EXERCISE:
Transcribe only part of the material below: the lines from the one containing "gone: BrownBox (529,514,65,50)" through the one containing "to BrownBanana (447,278,35,67)", inclusive, exactly as written.

DATA TO USE:
* * *

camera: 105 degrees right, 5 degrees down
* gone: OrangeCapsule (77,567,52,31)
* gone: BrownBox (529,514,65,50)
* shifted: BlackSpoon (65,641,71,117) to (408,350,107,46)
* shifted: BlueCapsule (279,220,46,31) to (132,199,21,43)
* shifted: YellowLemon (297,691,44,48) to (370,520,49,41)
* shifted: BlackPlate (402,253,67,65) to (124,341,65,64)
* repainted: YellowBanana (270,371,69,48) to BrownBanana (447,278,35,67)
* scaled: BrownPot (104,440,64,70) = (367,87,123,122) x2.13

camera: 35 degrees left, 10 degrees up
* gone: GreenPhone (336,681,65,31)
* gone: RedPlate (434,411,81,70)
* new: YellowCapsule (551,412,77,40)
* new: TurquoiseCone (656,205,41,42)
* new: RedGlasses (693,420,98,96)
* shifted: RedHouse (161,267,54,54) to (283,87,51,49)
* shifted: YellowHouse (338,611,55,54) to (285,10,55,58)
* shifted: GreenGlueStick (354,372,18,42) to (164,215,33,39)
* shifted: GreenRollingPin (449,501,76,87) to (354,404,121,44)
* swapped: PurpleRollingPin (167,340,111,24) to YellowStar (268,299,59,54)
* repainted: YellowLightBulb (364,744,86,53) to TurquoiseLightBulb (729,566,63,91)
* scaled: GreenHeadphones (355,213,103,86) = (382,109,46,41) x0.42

* * *

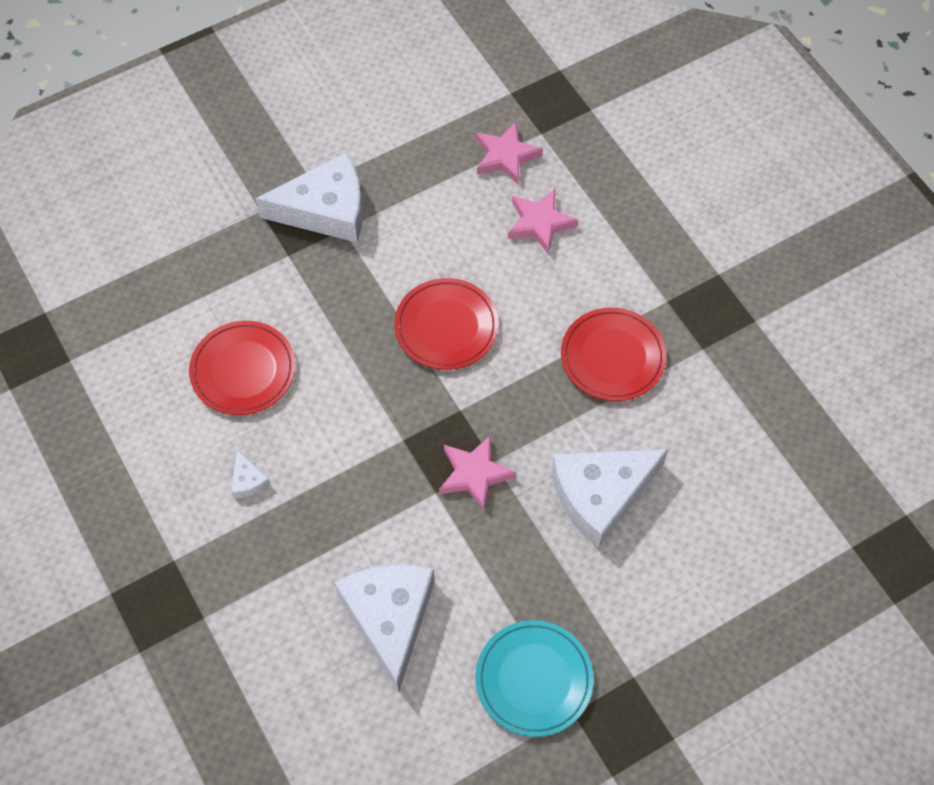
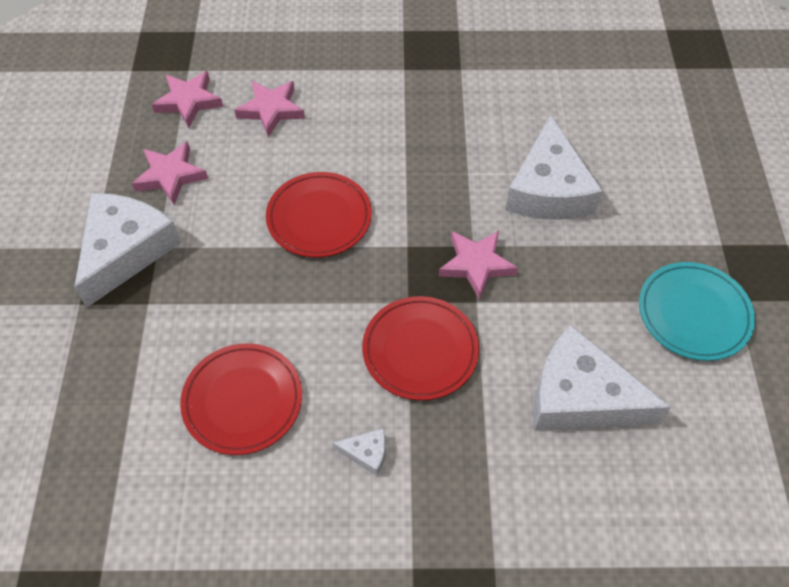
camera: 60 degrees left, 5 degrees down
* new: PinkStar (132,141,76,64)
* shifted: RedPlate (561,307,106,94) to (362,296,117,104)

* * *

YOUR RESPONSE:
* gone: BrownBox (529,514,65,50)
* shifted: BlackSpoon (65,641,71,117) to (408,350,107,46)
* shifted: BlueCapsule (279,220,46,31) to (132,199,21,43)
* shifted: YellowLemon (297,691,44,48) to (370,520,49,41)
* shifted: BlackPlate (402,253,67,65) to (124,341,65,64)
* repainted: YellowBanana (270,371,69,48) to BrownBanana (447,278,35,67)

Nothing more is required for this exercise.